**GOAL OF THE EXERCISE:**
Transcribe the listing below verbatim, omitting pictures.

"""

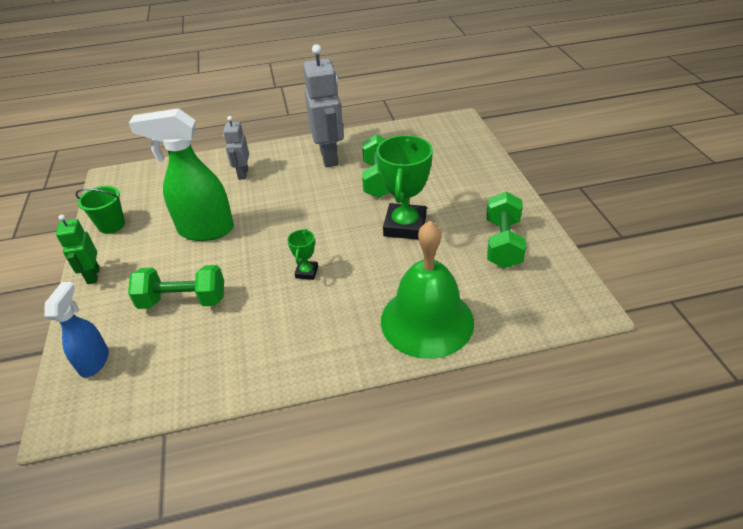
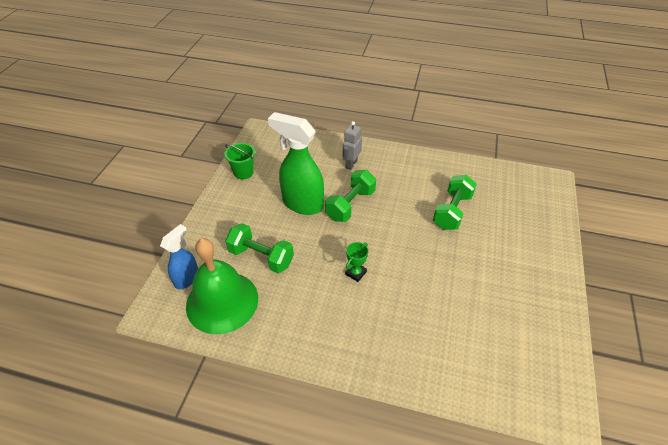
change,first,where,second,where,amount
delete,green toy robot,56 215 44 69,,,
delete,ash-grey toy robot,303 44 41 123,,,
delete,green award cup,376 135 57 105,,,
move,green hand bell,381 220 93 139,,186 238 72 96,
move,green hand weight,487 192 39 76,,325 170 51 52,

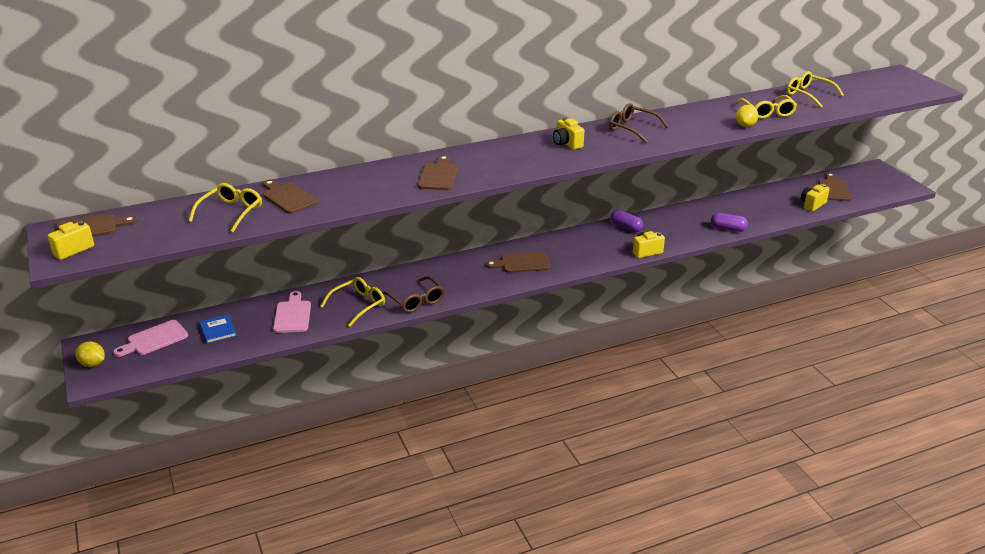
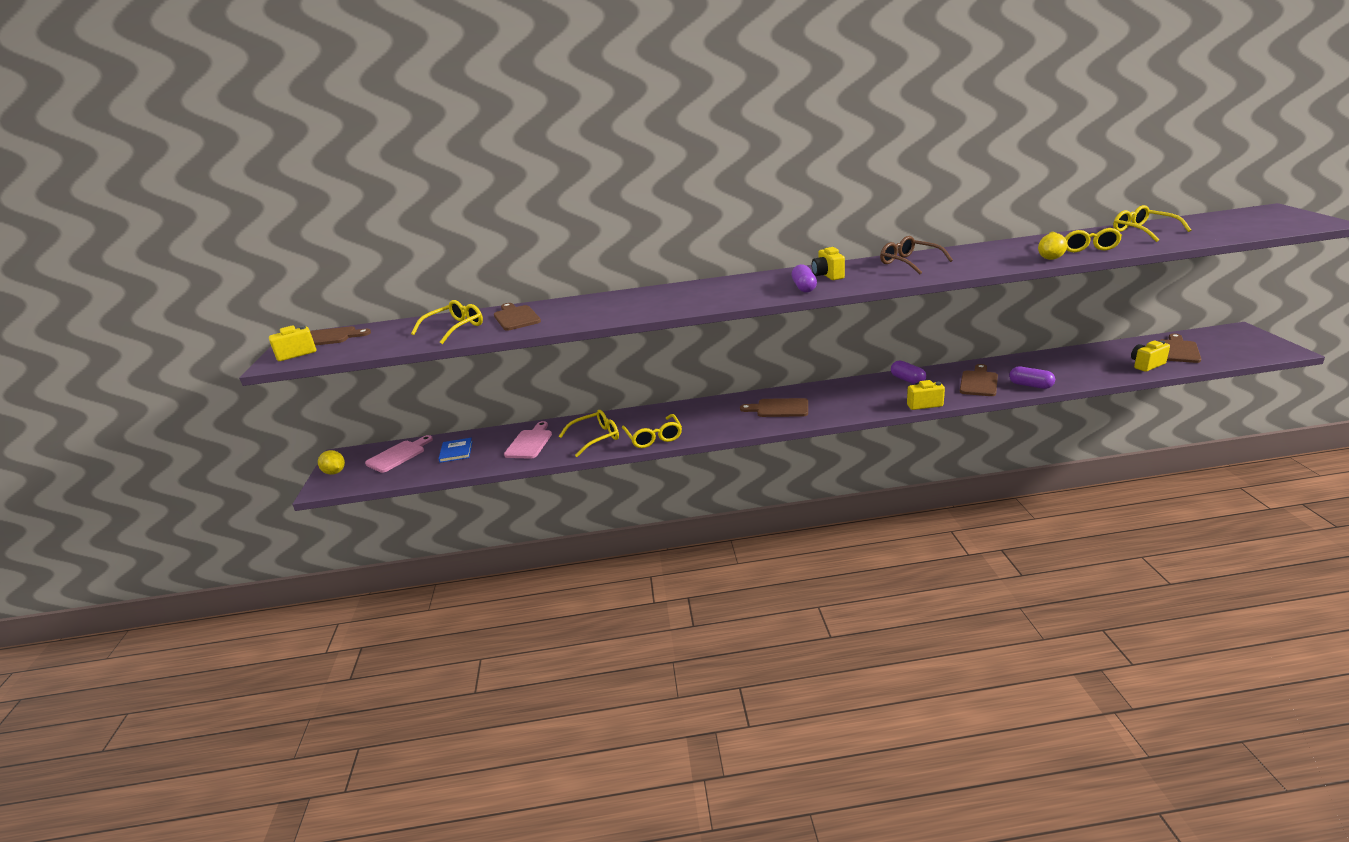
change,first,where,second,where,amount
rotate,rose-pink chopping board,113 320 75 37,,365 435 68 38,150 degrees clockwise
recolor,dark brown eyeglasses,382 276 62 37,bright yellow eyeglasses,622 414 60 34,
move,dark brown chopping board,418 155 40 35,,960 364 38 32,
insert,,,royal purple pill,791 264 26 29,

"""

**SOLUTION FOR THIS PROBLEM:**
change,first,where,second,where,amount
delete,green toy robot,56 215 44 69,,,
delete,ash-grey toy robot,303 44 41 123,,,
delete,green award cup,376 135 57 105,,,
move,green hand bell,381 220 93 139,,186 238 72 96,
move,green hand weight,487 192 39 76,,325 170 51 52,

change,first,where,second,where,amount
rotate,rose-pink chopping board,113 320 75 37,,365 435 68 38,150 degrees clockwise
recolor,dark brown eyeglasses,382 276 62 37,bright yellow eyeglasses,622 414 60 34,
move,dark brown chopping board,418 155 40 35,,960 364 38 32,
insert,,,royal purple pill,791 264 26 29,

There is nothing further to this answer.